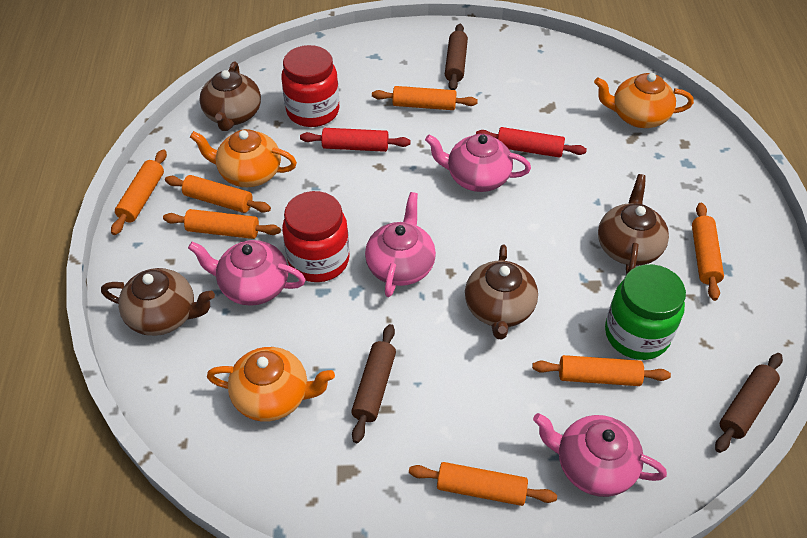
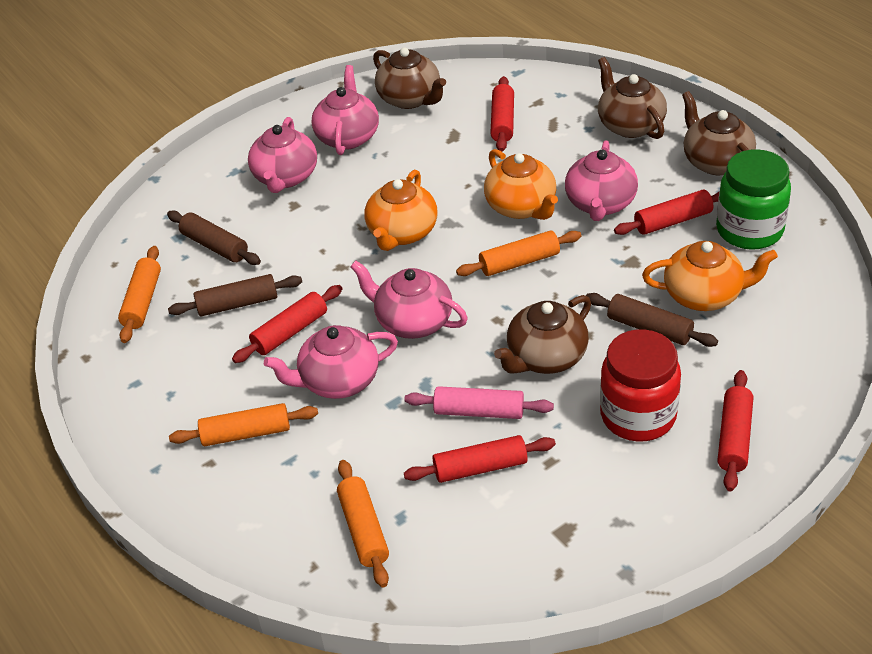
orange rolling pin: 7 -> 4
pink rolling pin: 0 -> 1
pink teapot: 4 -> 5
red jar: 2 -> 1
red rolling pin: 2 -> 5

What you are asked to do: Copy every entry above exactly as it stands, but leave the pictures out.

Written reply:
orange rolling pin: 7 -> 4
pink rolling pin: 0 -> 1
pink teapot: 4 -> 5
red jar: 2 -> 1
red rolling pin: 2 -> 5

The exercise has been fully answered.